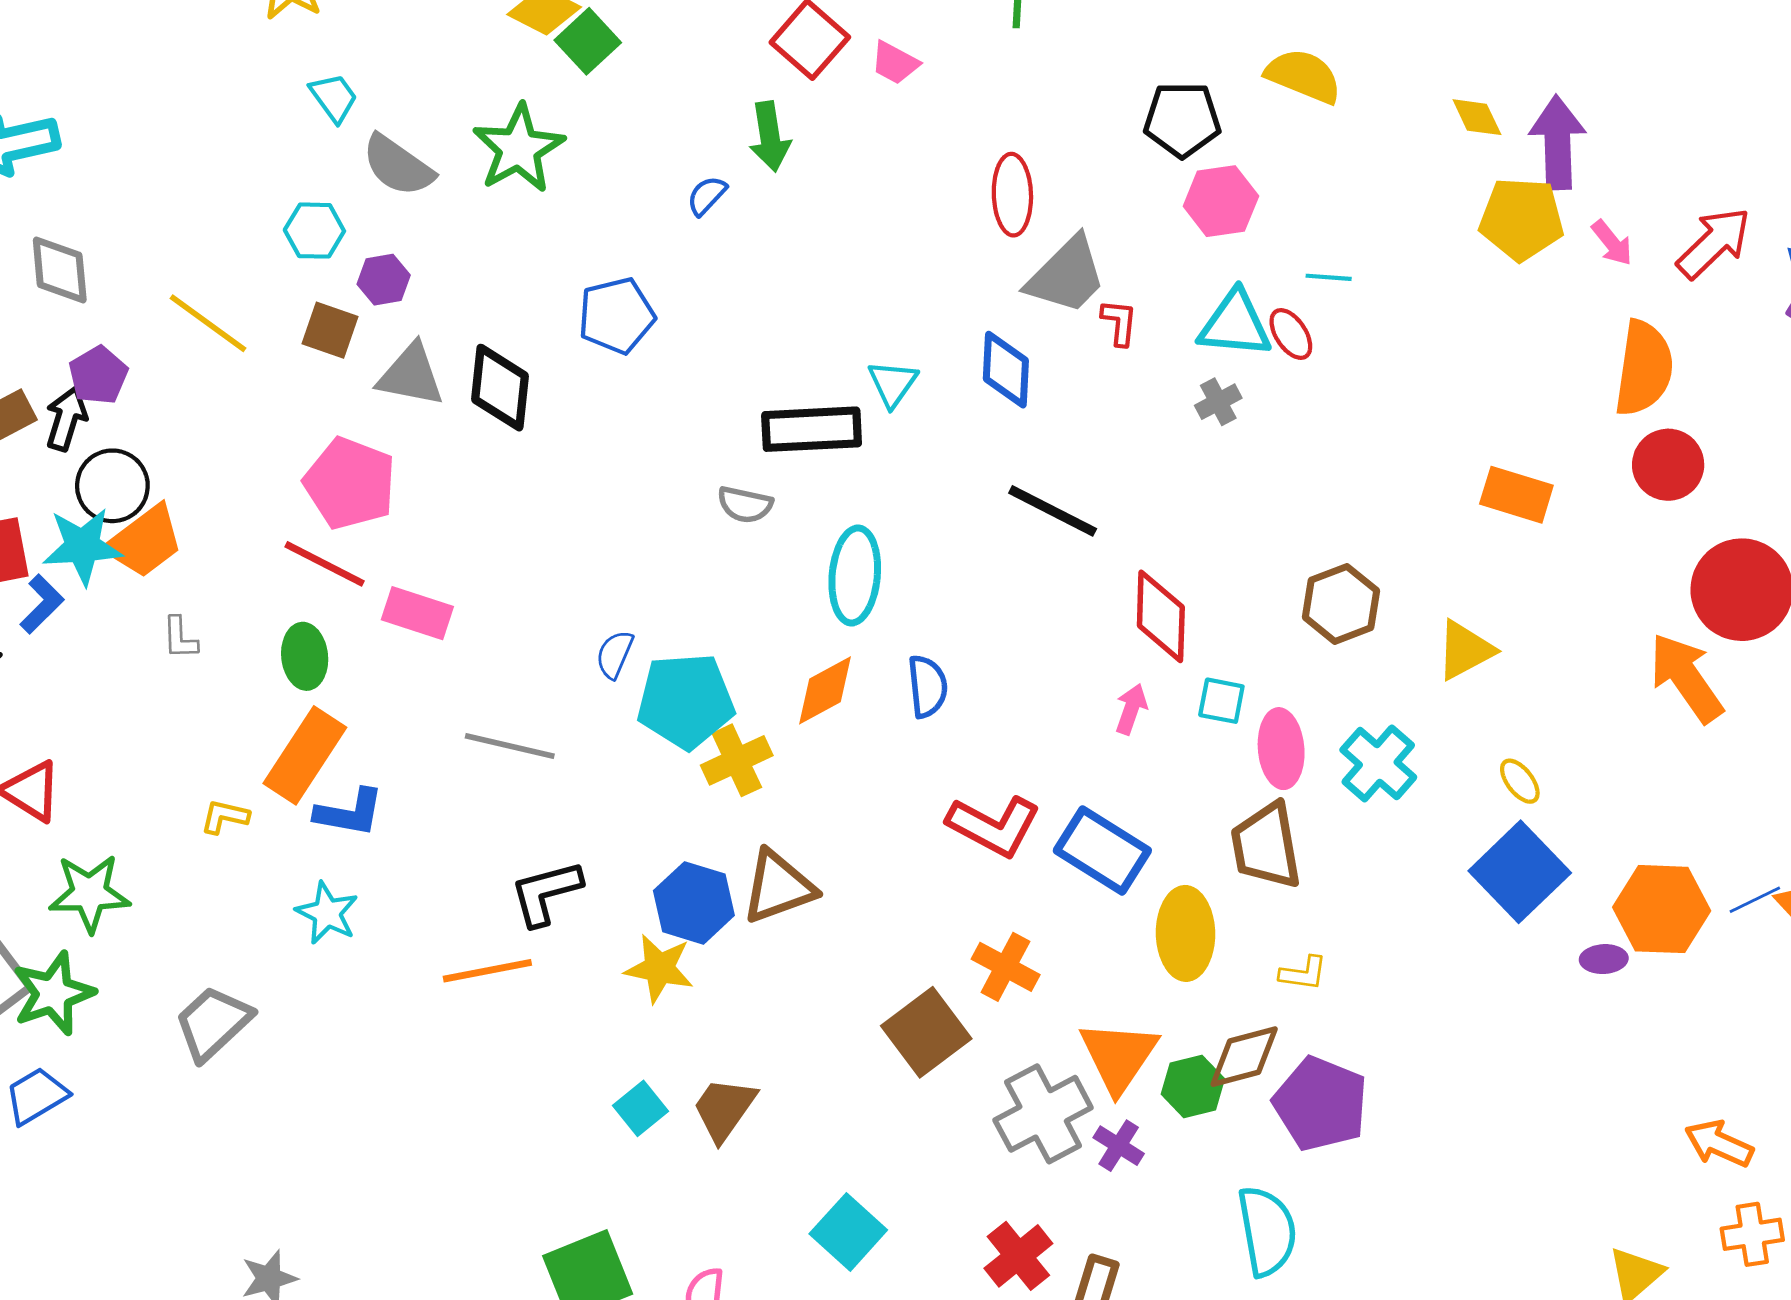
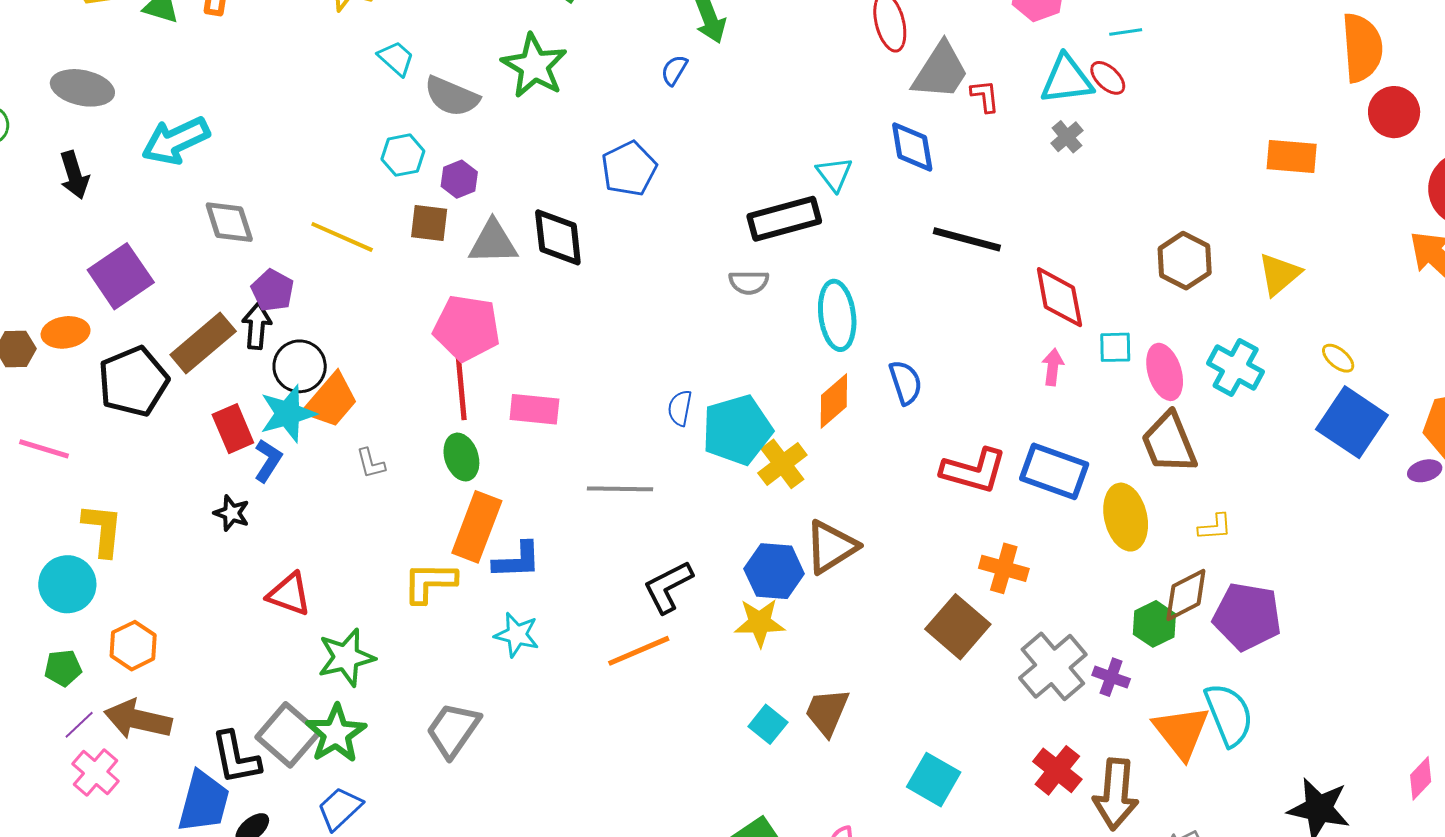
red line: (325, 564) -> (461, 389), turned 70
yellow L-shape: (225, 817) -> (430, 582), size x1.6
orange triangle: (1119, 1056) -> (1181, 732), moved

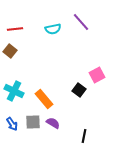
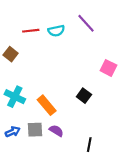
red line: (15, 29) -> (31, 31), moved
pink square: (97, 75) -> (108, 68), moved, turned -35
blue arrow: (12, 124) -> (13, 132), turned -80

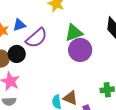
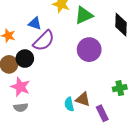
blue triangle: (19, 25) -> (35, 24), moved, turned 40
green triangle: (74, 33) -> (84, 15), moved

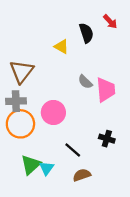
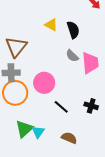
black semicircle: (86, 33) -> (73, 30), moved
black line: (73, 150) -> (61, 107), moved
brown semicircle: (82, 175) -> (69, 138), turned 42

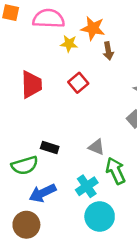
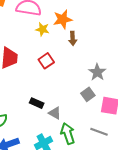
orange star: (93, 28) -> (63, 19), turned -30
black rectangle: (50, 147) -> (37, 103), moved

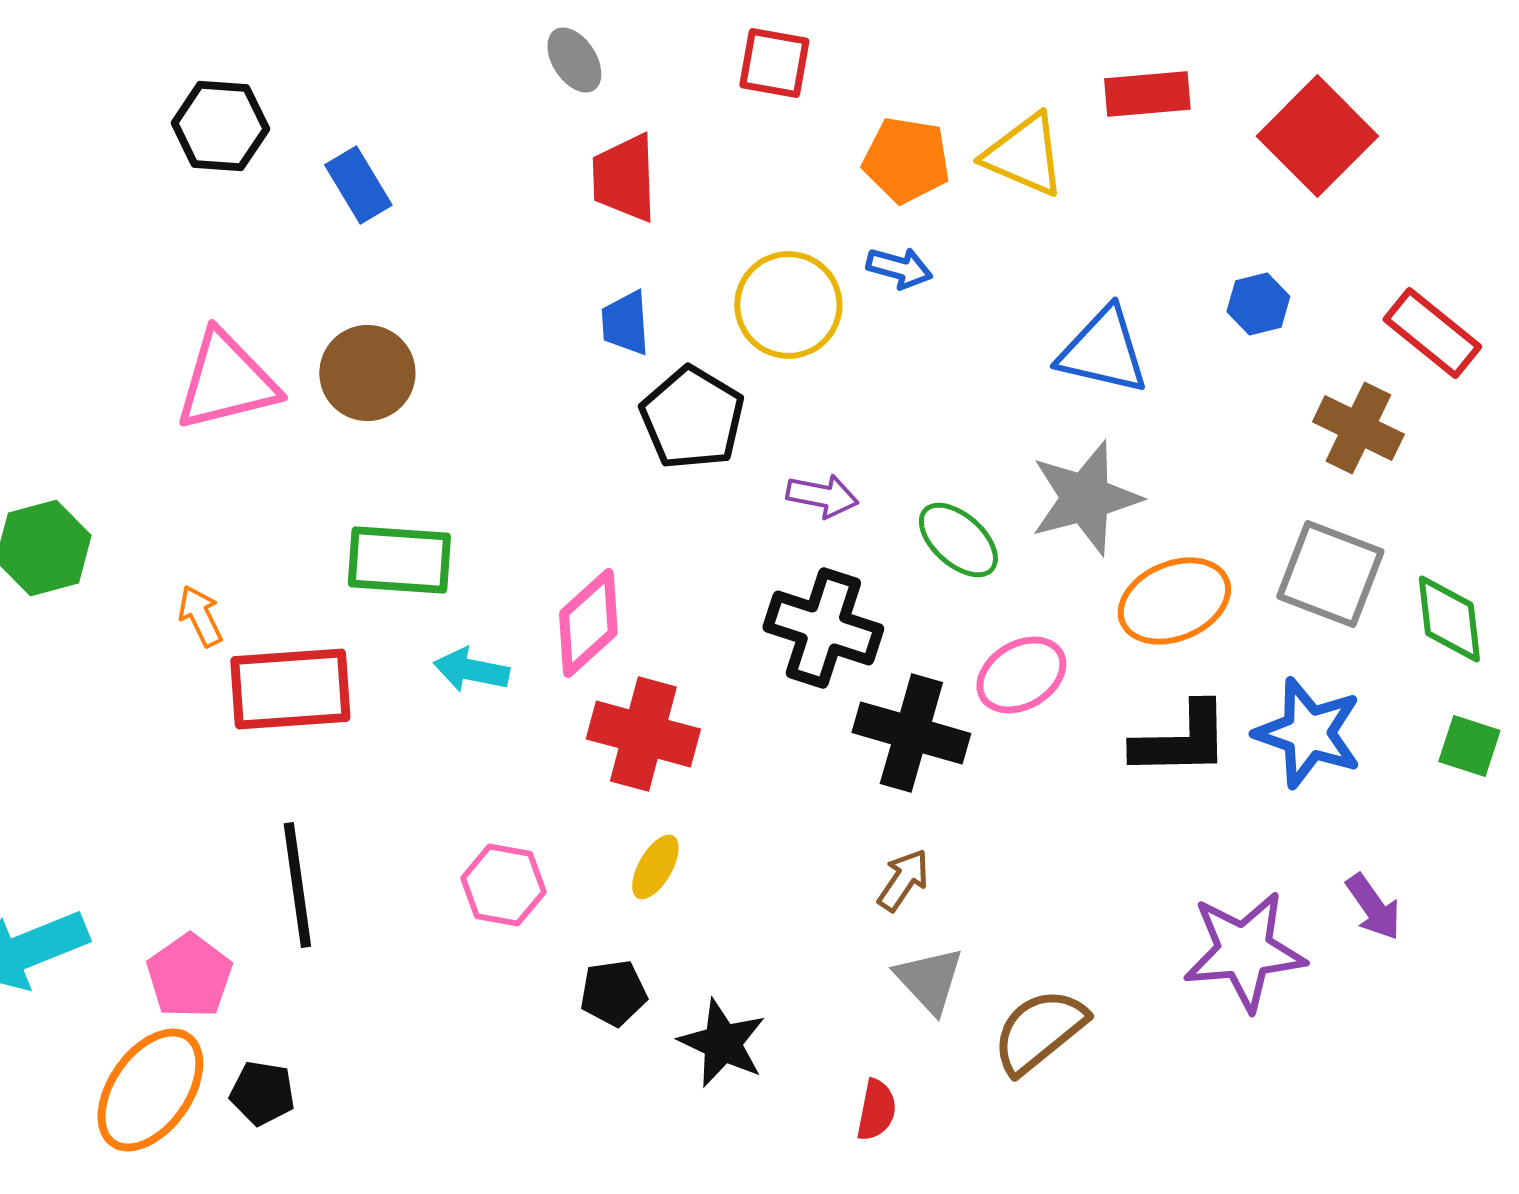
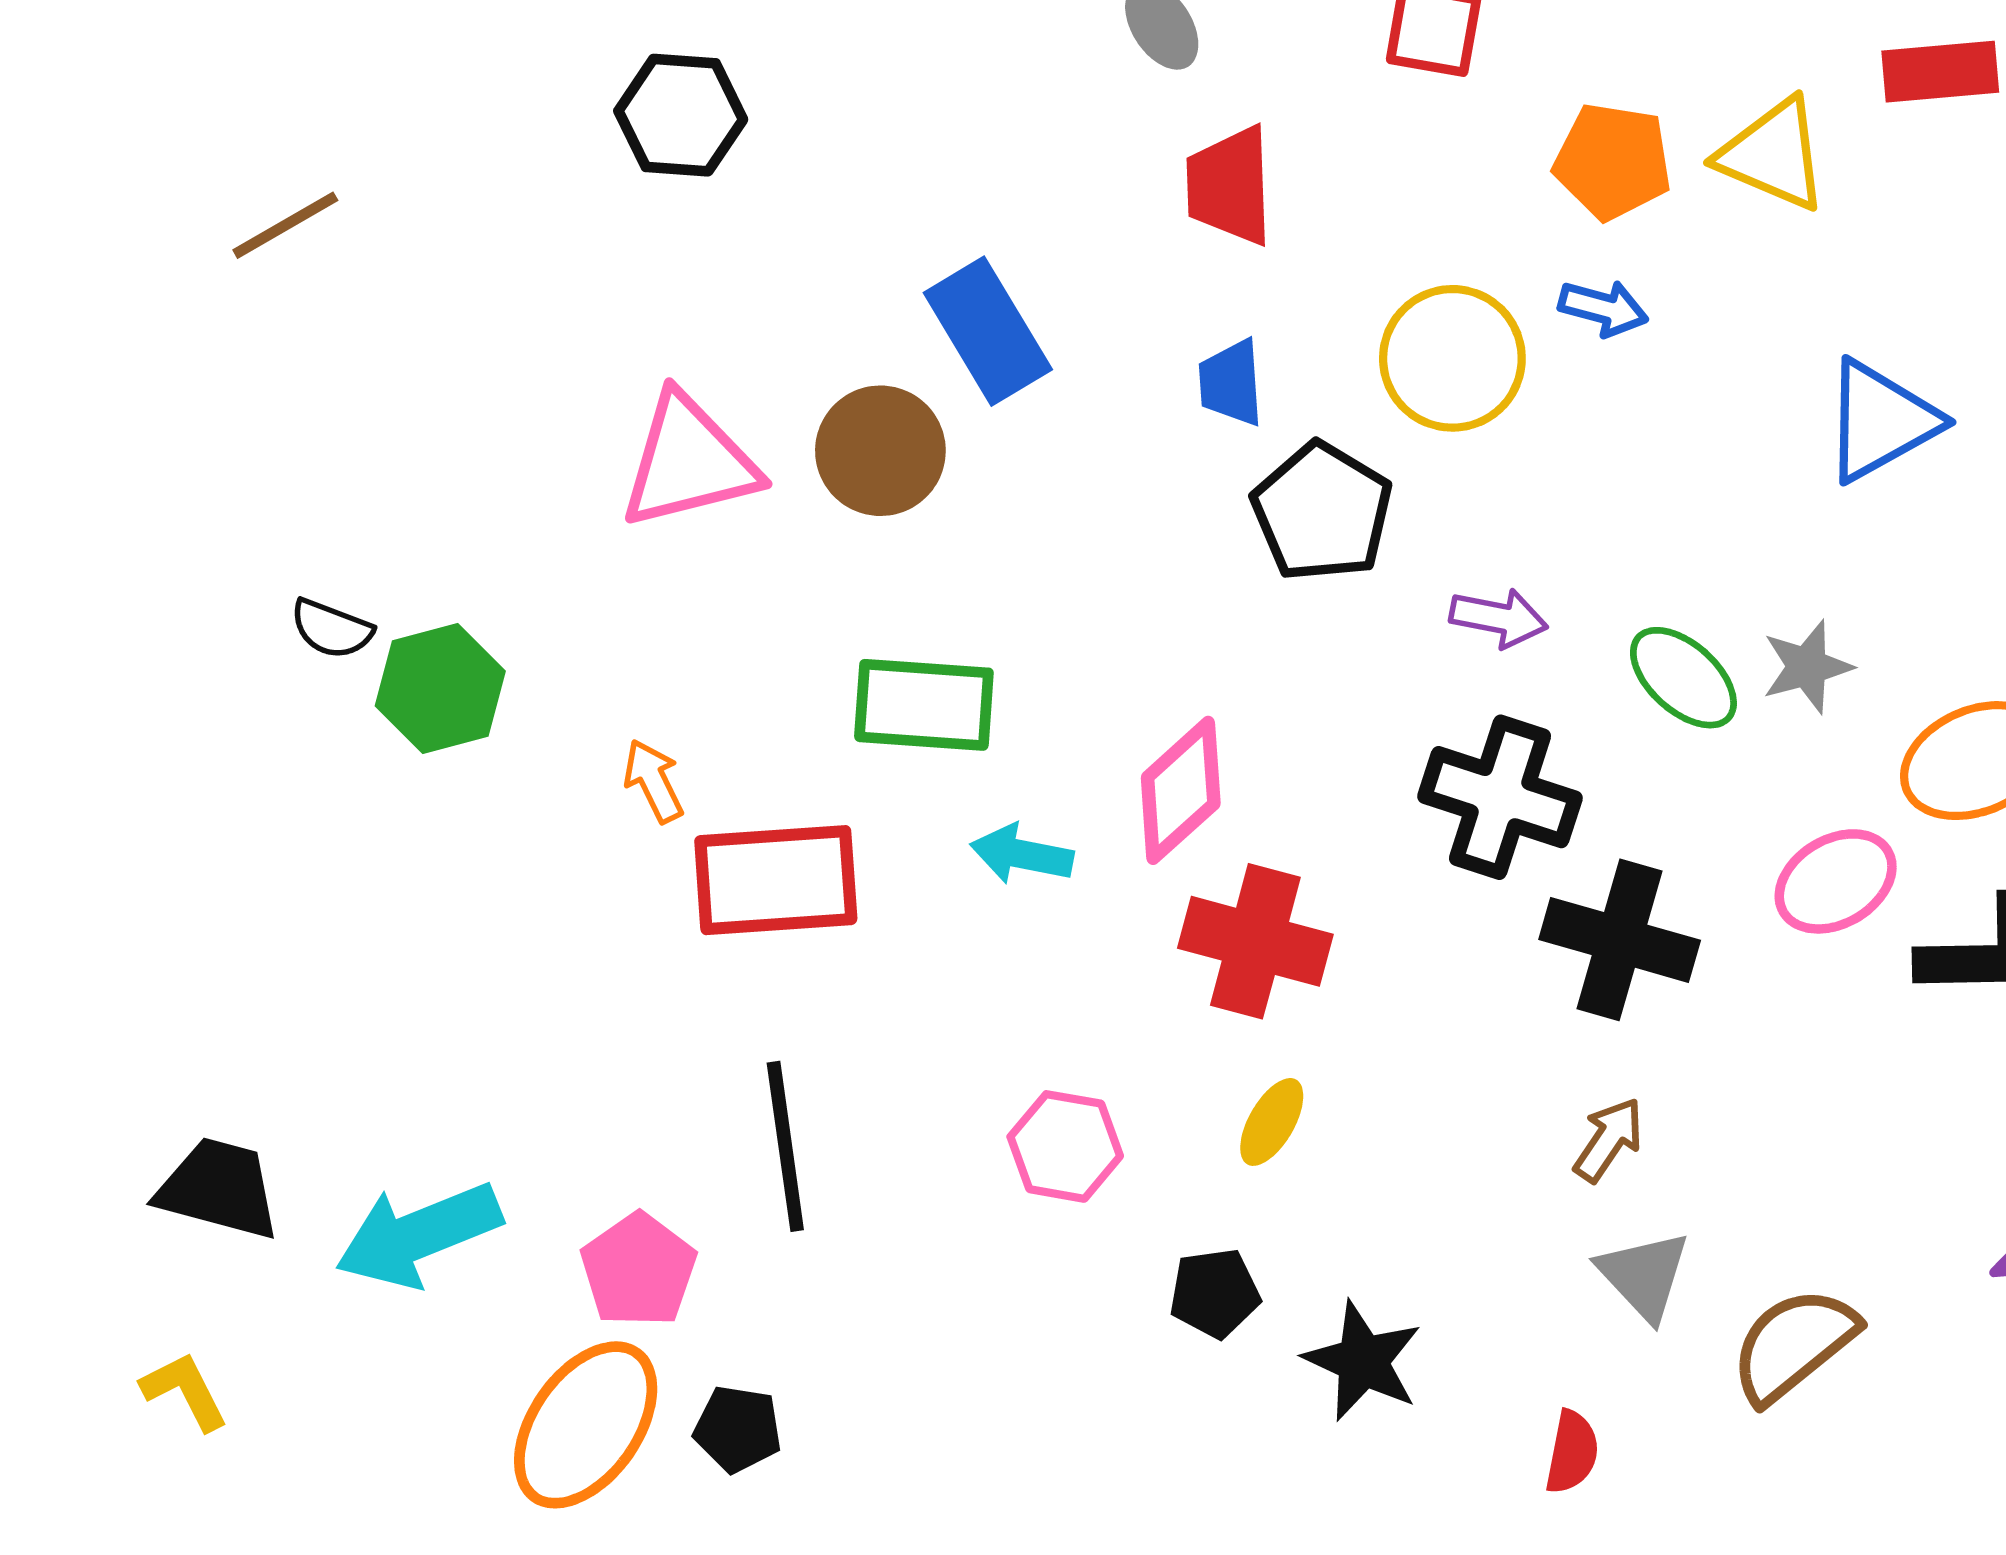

# # #

● **ACTION ITEM**:
Using the entries above, reproduce word for word only the lines from the one that contains "yellow L-shape: (225, 817)" to the one that contains "blue triangle: (19, 25)", both ends included, and drop every picture.

● **REPLY TO THE EXERCISE**:
yellow L-shape: (225, 817) -> (430, 582), size x1.6
orange triangle: (1119, 1056) -> (1181, 732), moved

red line: (15, 29) -> (31, 31), moved
pink square: (97, 75) -> (108, 68), moved, turned -35
blue arrow: (12, 124) -> (13, 132), turned -80

blue triangle: (19, 25) -> (35, 24), moved, turned 40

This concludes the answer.